About this task:
Repeat the records given below in full, with no changes.

(Source records)

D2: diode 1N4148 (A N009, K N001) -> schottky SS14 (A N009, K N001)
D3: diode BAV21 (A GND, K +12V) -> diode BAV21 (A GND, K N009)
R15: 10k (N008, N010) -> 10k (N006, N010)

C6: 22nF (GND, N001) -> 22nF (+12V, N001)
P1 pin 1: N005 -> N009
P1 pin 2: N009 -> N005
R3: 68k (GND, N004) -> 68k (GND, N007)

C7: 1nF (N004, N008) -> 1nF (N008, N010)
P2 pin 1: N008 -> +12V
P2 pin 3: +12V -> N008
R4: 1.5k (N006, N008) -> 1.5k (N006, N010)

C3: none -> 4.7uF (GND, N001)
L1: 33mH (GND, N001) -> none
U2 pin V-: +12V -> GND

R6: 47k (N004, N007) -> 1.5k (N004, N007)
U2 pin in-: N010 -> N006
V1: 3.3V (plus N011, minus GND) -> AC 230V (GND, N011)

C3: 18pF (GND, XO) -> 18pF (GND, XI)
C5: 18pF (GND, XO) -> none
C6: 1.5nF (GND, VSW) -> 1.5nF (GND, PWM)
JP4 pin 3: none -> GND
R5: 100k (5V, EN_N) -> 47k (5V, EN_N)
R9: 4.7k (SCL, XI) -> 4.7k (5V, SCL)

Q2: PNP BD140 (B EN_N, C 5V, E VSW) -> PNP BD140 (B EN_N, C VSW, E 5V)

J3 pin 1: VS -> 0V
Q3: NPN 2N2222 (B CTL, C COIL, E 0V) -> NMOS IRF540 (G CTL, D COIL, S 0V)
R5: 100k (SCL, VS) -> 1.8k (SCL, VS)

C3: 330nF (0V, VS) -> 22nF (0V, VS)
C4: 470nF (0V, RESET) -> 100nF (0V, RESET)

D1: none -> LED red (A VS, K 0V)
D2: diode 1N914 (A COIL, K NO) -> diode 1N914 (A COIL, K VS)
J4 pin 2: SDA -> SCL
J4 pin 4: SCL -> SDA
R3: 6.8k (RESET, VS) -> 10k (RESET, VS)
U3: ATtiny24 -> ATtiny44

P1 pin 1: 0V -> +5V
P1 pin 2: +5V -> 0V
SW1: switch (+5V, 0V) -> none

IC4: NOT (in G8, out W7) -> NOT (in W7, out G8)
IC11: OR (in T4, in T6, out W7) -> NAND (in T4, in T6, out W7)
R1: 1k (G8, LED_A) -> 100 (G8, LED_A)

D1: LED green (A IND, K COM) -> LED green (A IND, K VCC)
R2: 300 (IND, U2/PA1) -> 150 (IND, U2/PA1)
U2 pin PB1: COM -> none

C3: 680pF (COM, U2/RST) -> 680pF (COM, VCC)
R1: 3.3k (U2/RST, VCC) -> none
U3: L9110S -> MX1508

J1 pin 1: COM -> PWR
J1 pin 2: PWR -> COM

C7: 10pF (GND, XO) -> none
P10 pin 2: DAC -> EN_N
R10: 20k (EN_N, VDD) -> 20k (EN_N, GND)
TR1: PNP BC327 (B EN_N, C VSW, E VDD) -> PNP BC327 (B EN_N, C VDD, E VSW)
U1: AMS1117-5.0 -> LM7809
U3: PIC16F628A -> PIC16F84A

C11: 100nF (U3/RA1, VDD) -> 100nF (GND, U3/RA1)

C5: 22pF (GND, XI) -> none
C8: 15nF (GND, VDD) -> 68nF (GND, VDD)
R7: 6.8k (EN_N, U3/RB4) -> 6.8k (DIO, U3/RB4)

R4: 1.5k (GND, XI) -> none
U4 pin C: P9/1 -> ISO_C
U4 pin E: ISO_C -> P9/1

Solution to the problem:
D2: diode 1N4148 (A N009, K N001) -> schottky SS14 (A N009, K N001)
D3: diode BAV21 (A GND, K +12V) -> diode BAV21 (A GND, K N009)
R15: 10k (N008, N010) -> 10k (N006, N010)

C6: 22nF (GND, N001) -> 22nF (+12V, N001)
P1 pin 1: N005 -> N009
P1 pin 2: N009 -> N005
R3: 68k (GND, N004) -> 68k (GND, N007)

C7: 1nF (N004, N008) -> 1nF (N008, N010)
P2 pin 1: N008 -> +12V
P2 pin 3: +12V -> N008
R4: 1.5k (N006, N008) -> 1.5k (N006, N010)

C3: none -> 4.7uF (GND, N001)
L1: 33mH (GND, N001) -> none
U2 pin V-: +12V -> GND

R6: 47k (N004, N007) -> 1.5k (N004, N007)
U2 pin in-: N010 -> N006
V1: 3.3V (plus N011, minus GND) -> AC 230V (GND, N011)

C3: 18pF (GND, XO) -> 18pF (GND, XI)
C5: 18pF (GND, XO) -> none
C6: 1.5nF (GND, VSW) -> 1.5nF (GND, PWM)
JP4 pin 3: none -> GND
R5: 100k (5V, EN_N) -> 47k (5V, EN_N)
R9: 4.7k (SCL, XI) -> 4.7k (5V, SCL)

Q2: PNP BD140 (B EN_N, C 5V, E VSW) -> PNP BD140 (B EN_N, C VSW, E 5V)

J3 pin 1: VS -> 0V
Q3: NPN 2N2222 (B CTL, C COIL, E 0V) -> NMOS IRF540 (G CTL, D COIL, S 0V)
R5: 100k (SCL, VS) -> 1.8k (SCL, VS)

C3: 330nF (0V, VS) -> 22nF (0V, VS)
C4: 470nF (0V, RESET) -> 100nF (0V, RESET)

D1: none -> LED red (A VS, K 0V)
D2: diode 1N914 (A COIL, K NO) -> diode 1N914 (A COIL, K VS)
J4 pin 2: SDA -> SCL
J4 pin 4: SCL -> SDA
R3: 6.8k (RESET, VS) -> 10k (RESET, VS)
U3: ATtiny24 -> ATtiny44

P1 pin 1: 0V -> +5V
P1 pin 2: +5V -> 0V
SW1: switch (+5V, 0V) -> none

IC4: NOT (in G8, out W7) -> NOT (in W7, out G8)
IC11: OR (in T4, in T6, out W7) -> NAND (in T4, in T6, out W7)
R1: 1k (G8, LED_A) -> 100 (G8, LED_A)

D1: LED green (A IND, K COM) -> LED green (A IND, K VCC)
R2: 300 (IND, U2/PA1) -> 150 (IND, U2/PA1)
U2 pin PB1: COM -> none

C3: 680pF (COM, U2/RST) -> 680pF (COM, VCC)
R1: 3.3k (U2/RST, VCC) -> none
U3: L9110S -> MX1508

J1 pin 1: COM -> PWR
J1 pin 2: PWR -> COM

C7: 10pF (GND, XO) -> none
P10 pin 2: DAC -> EN_N
R10: 20k (EN_N, VDD) -> 20k (EN_N, GND)
TR1: PNP BC327 (B EN_N, C VSW, E VDD) -> PNP BC327 (B EN_N, C VDD, E VSW)
U1: AMS1117-5.0 -> LM7809
U3: PIC16F628A -> PIC16F84A

C11: 100nF (U3/RA1, VDD) -> 100nF (GND, U3/RA1)

C5: 22pF (GND, XI) -> none
C8: 15nF (GND, VDD) -> 68nF (GND, VDD)
R7: 6.8k (EN_N, U3/RB4) -> 6.8k (DIO, U3/RB4)

R4: 1.5k (GND, XI) -> none
U4 pin C: P9/1 -> ISO_C
U4 pin E: ISO_C -> P9/1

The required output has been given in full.